§ What needs to be done
Once the line containing "turquoise spool [118,312,177,387] -> none" is found in the records below, return it and each following line exactly, up to and including the line containing "red pan [526,529,633,617]", and nothing else.

(Record excerpts begins)

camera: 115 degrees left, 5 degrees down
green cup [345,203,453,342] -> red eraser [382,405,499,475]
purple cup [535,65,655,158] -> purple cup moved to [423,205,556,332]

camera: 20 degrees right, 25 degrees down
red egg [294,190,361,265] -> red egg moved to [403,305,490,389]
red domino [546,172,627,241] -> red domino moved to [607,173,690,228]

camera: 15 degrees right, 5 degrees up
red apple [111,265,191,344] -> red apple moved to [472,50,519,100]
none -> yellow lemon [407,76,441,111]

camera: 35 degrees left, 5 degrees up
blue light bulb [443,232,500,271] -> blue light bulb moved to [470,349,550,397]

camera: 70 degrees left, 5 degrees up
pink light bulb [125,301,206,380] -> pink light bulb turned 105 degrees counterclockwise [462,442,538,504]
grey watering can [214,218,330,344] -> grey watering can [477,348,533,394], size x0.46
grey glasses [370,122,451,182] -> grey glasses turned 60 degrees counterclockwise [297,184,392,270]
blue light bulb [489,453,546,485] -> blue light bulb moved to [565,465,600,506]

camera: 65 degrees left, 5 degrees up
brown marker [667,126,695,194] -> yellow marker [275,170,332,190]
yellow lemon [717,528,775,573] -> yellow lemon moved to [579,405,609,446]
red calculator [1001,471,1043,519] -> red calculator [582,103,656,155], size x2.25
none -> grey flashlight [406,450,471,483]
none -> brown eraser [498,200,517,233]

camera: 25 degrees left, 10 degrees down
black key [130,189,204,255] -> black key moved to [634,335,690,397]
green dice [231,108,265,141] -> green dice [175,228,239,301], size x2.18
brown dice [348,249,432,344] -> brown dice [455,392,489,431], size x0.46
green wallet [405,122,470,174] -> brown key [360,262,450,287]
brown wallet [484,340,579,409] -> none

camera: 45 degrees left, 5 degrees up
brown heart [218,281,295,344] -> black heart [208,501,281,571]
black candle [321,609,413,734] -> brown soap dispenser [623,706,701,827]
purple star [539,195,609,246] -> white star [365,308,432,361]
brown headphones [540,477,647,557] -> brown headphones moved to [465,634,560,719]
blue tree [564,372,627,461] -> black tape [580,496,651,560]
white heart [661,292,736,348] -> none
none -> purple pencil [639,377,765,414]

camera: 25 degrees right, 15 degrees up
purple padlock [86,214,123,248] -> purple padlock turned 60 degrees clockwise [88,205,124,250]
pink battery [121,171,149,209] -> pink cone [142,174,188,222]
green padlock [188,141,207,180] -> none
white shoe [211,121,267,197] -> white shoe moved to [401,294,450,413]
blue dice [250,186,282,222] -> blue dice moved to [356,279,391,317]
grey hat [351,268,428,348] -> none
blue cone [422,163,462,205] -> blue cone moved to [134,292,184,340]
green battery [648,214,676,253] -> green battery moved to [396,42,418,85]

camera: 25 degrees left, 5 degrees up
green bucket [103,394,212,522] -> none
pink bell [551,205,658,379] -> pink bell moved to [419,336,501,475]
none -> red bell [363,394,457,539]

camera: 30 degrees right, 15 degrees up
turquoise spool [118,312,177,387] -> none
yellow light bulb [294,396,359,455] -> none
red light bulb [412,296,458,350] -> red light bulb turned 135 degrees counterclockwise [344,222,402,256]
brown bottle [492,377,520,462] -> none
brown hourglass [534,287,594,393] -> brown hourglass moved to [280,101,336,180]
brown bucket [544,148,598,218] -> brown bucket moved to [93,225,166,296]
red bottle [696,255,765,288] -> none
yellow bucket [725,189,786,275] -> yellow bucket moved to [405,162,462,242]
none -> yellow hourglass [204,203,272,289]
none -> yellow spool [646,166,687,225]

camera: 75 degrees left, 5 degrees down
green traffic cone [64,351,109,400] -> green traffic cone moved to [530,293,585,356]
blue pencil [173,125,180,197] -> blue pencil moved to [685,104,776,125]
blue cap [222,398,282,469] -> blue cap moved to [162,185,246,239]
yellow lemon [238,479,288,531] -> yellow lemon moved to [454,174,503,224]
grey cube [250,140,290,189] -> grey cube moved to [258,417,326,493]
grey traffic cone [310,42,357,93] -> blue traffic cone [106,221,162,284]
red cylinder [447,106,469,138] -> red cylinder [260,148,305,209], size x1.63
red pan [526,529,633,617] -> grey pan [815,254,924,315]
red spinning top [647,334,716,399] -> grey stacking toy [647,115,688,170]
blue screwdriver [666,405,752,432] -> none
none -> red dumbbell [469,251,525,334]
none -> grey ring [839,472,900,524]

(Record excerpts ends)

§ Answer to the exercise
turquoise spool [118,312,177,387] -> none
yellow light bulb [294,396,359,455] -> none
red light bulb [412,296,458,350] -> red light bulb turned 135 degrees counterclockwise [344,222,402,256]
brown bottle [492,377,520,462] -> none
brown hourglass [534,287,594,393] -> brown hourglass moved to [280,101,336,180]
brown bucket [544,148,598,218] -> brown bucket moved to [93,225,166,296]
red bottle [696,255,765,288] -> none
yellow bucket [725,189,786,275] -> yellow bucket moved to [405,162,462,242]
none -> yellow hourglass [204,203,272,289]
none -> yellow spool [646,166,687,225]

camera: 75 degrees left, 5 degrees down
green traffic cone [64,351,109,400] -> green traffic cone moved to [530,293,585,356]
blue pencil [173,125,180,197] -> blue pencil moved to [685,104,776,125]
blue cap [222,398,282,469] -> blue cap moved to [162,185,246,239]
yellow lemon [238,479,288,531] -> yellow lemon moved to [454,174,503,224]
grey cube [250,140,290,189] -> grey cube moved to [258,417,326,493]
grey traffic cone [310,42,357,93] -> blue traffic cone [106,221,162,284]
red cylinder [447,106,469,138] -> red cylinder [260,148,305,209], size x1.63
red pan [526,529,633,617] -> grey pan [815,254,924,315]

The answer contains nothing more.